WHAT YOU HAVE TO DO:
Your response should be the lines from the one holding "white 1x2 tile [318,93,379,153]" to the last line of the data below, copied exactly and with no additions.

Before-and-after scene images:

=== Section Start ===

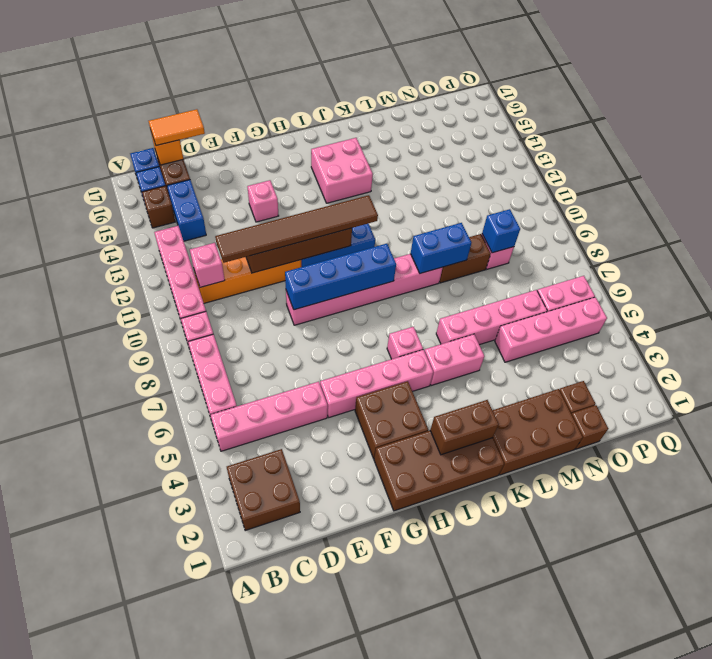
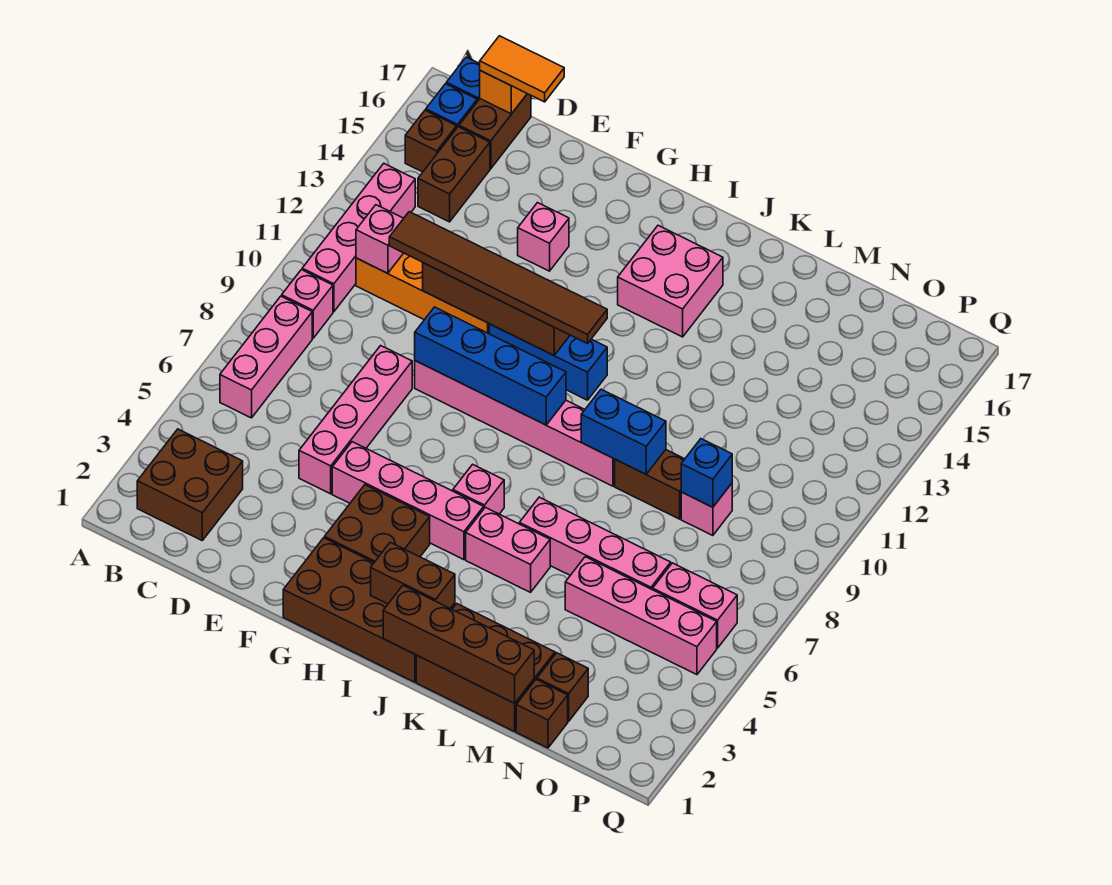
pink 1x4 brick [210,382,328,451] -> pink 1x4 brick turned to [299,346,412,494]
blue 1x2 brick [167,180,206,241] -> brown 1x2 brick [418,127,490,222]
none -> brown 1x4 brick [383,586,534,703]

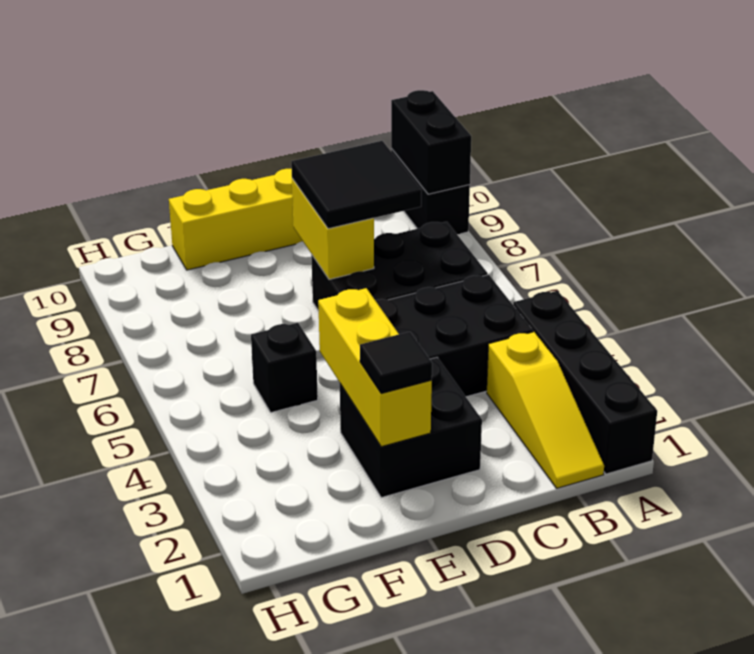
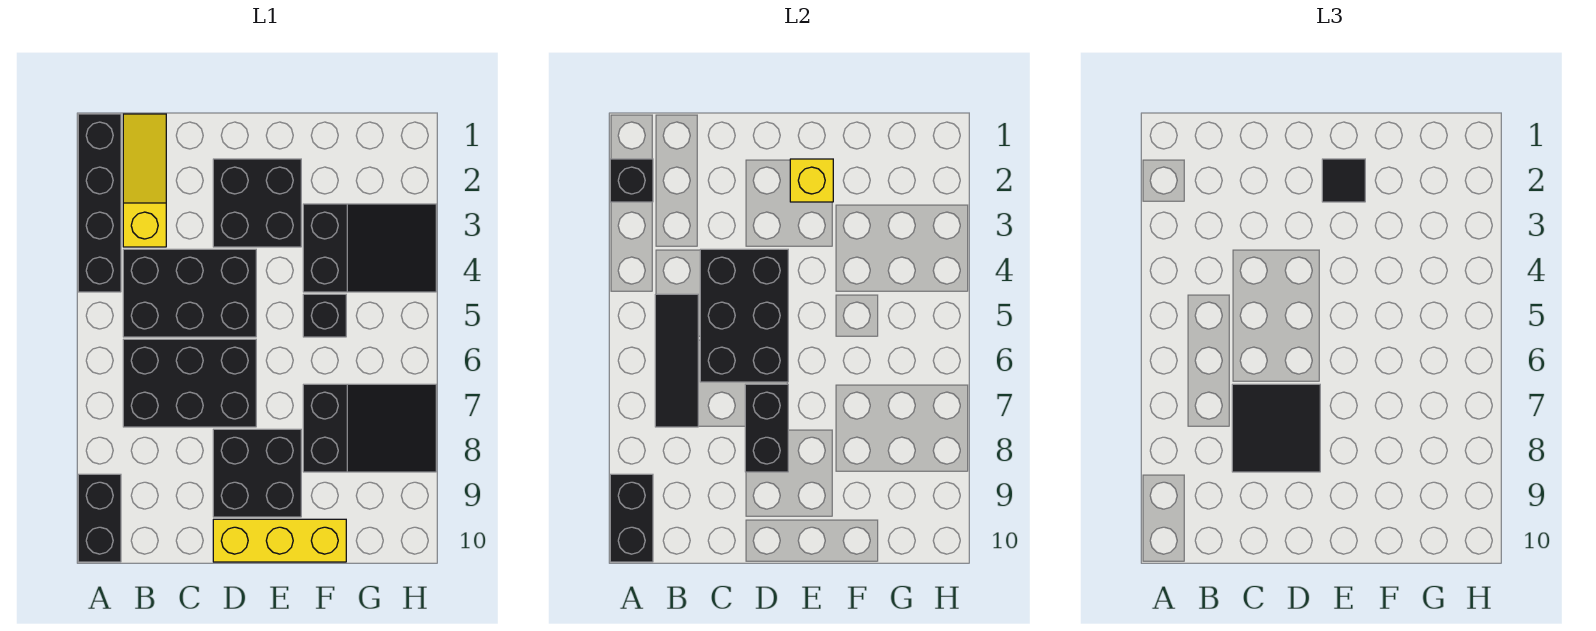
none -> black 1x1 brick [610,159,653,202]
none -> black 1x3 tile [655,294,698,427]
none -> black 2x3 brick [700,249,788,382]
yellow 1x2 brick [292,178,374,279] -> black 1x2 brick [745,384,788,472]
none -> black 2x2 brick [213,429,301,517]
yellow 1x3 brick [318,288,432,447] -> yellow 1x1 brick [790,159,833,202]
none -> black 2x3 slope [303,204,436,292]
none -> black 2x3 slope [303,384,436,472]

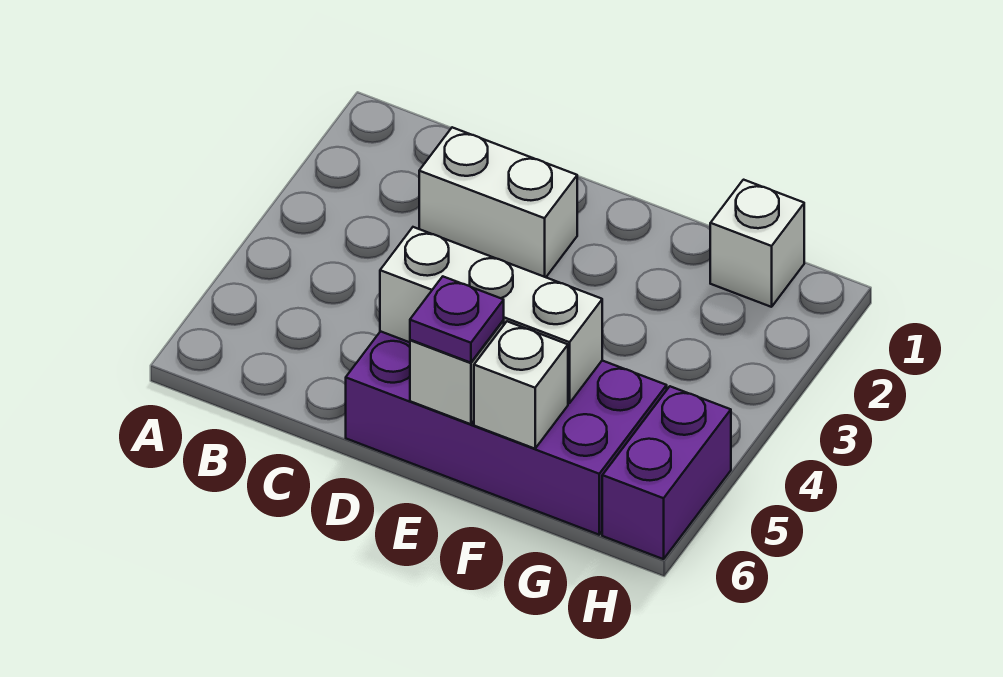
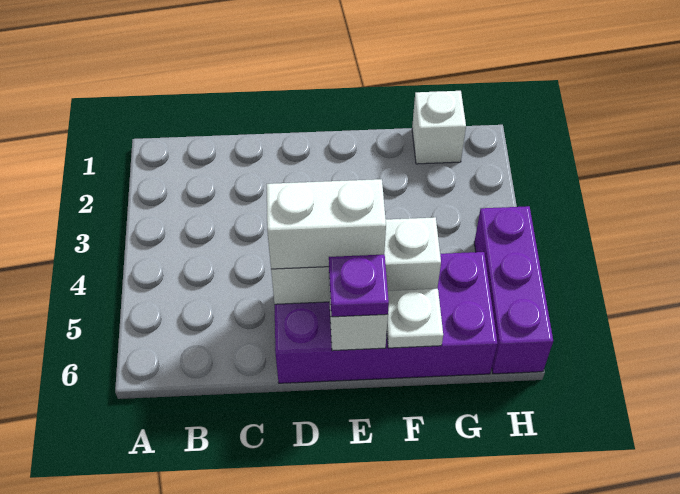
white 1x2 brick [419,127,577,277] -> white 1x2 brick moved to [267,179,386,269]
white 1x1 brick [474,321,568,449] -> white 1x1 plate [387,289,443,348]
purple 1x2 brick [602,386,731,559] -> purple 1x3 brick [474,206,553,374]

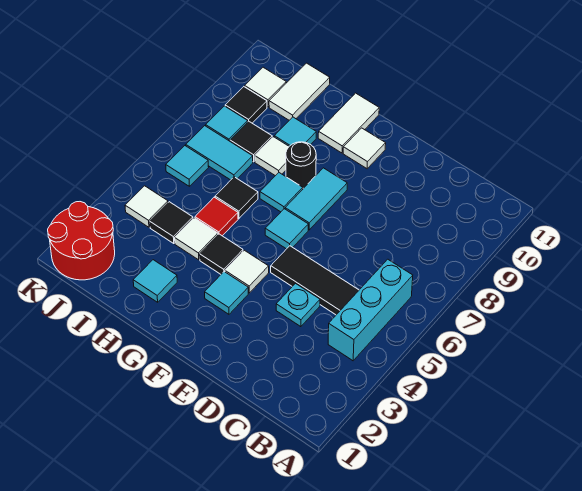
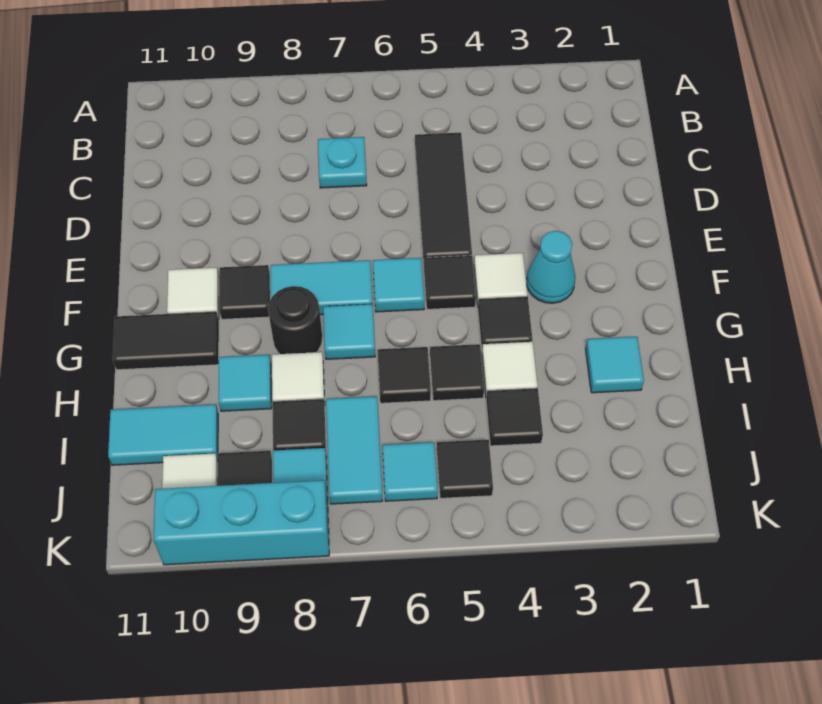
cyan 1x3 brick [328,259,413,361] -> cyan 1x3 brick moved to [154,480,329,565]
cyan 1x1 plate [276,284,320,327] -> cyan 1x1 plate moved to [318,137,367,188]
cyan 1x1 tile [205,272,248,314] -> cyan 1x1 cone [526,231,575,303]
none -> black 1x1 tile [424,255,476,309]
none -> black 1x1 tile [219,265,270,319]
white 1x2 tile [318,93,379,153] -> black 1x2 tile [113,312,219,370]
red 1x1 tile [195,197,238,236] -> black 1x1 tile [430,344,484,401]
white 1x2 tile [269,63,330,120] -> cyan 1x2 tile [108,404,218,465]
red 2x2 round brick [48,202,115,280] -> none
white 1x1 tile [125,186,168,227] -> none
none -> black 1x1 tile [437,440,493,498]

=== Section End ===

RESULT BELOW:
white 1x2 tile [318,93,379,153] -> black 1x2 tile [113,312,219,370]
red 1x1 tile [195,197,238,236] -> black 1x1 tile [430,344,484,401]
white 1x2 tile [269,63,330,120] -> cyan 1x2 tile [108,404,218,465]
red 2x2 round brick [48,202,115,280] -> none
white 1x1 tile [125,186,168,227] -> none
none -> black 1x1 tile [437,440,493,498]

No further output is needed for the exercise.